Exercise details >>
Locate the line that contains "LIGHT3 pin VCC: 3V3 -> none" in the entries below, then repeat it and every following line through the line that contains "LCD2 pin SCL: B6 -> B7", exactly, and no others.

Supplied data >>

▬▬▬▬▬▬▬▬▬▬

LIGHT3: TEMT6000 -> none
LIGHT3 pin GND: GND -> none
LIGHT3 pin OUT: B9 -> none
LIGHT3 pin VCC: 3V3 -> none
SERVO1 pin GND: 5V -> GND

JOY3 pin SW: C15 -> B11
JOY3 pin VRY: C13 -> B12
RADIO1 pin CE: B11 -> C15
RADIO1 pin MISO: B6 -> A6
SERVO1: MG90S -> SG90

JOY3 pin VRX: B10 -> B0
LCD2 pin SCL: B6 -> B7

▬▬▬▬▬▬▬▬▬▬

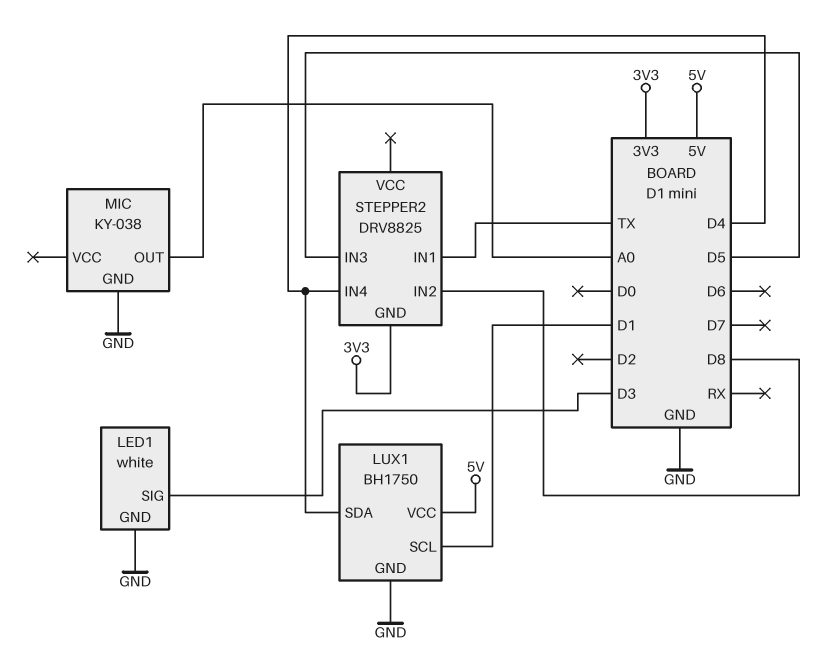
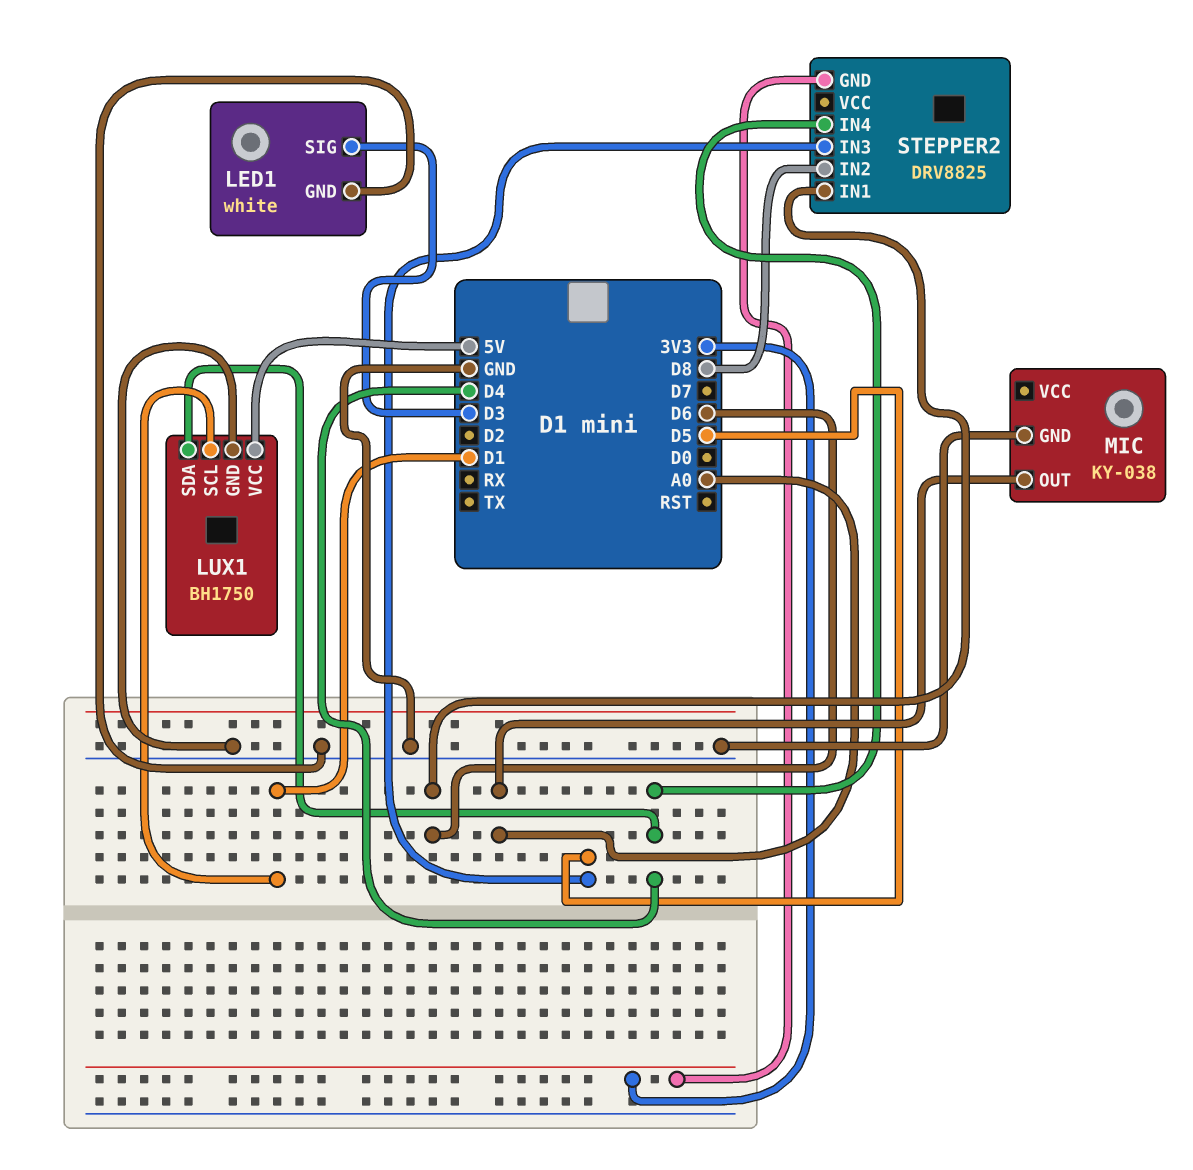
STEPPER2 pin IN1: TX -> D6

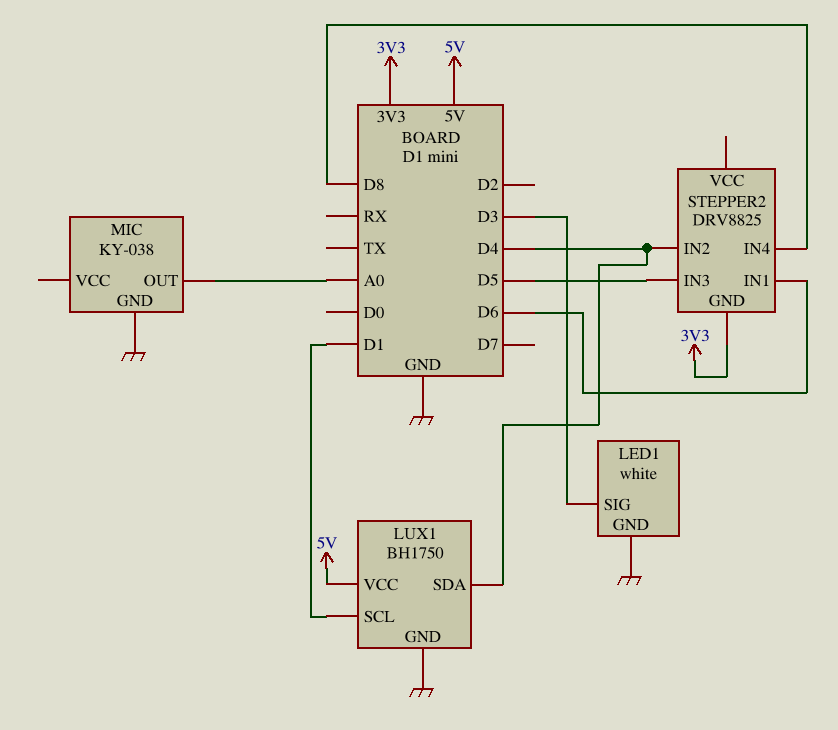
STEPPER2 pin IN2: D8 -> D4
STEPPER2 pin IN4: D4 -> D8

▬▬▬▬▬▬▬▬▬▬

Solution >>
LIGHT3 pin VCC: 3V3 -> none
SERVO1 pin GND: 5V -> GND

JOY3 pin SW: C15 -> B11
JOY3 pin VRY: C13 -> B12
RADIO1 pin CE: B11 -> C15
RADIO1 pin MISO: B6 -> A6
SERVO1: MG90S -> SG90

JOY3 pin VRX: B10 -> B0
LCD2 pin SCL: B6 -> B7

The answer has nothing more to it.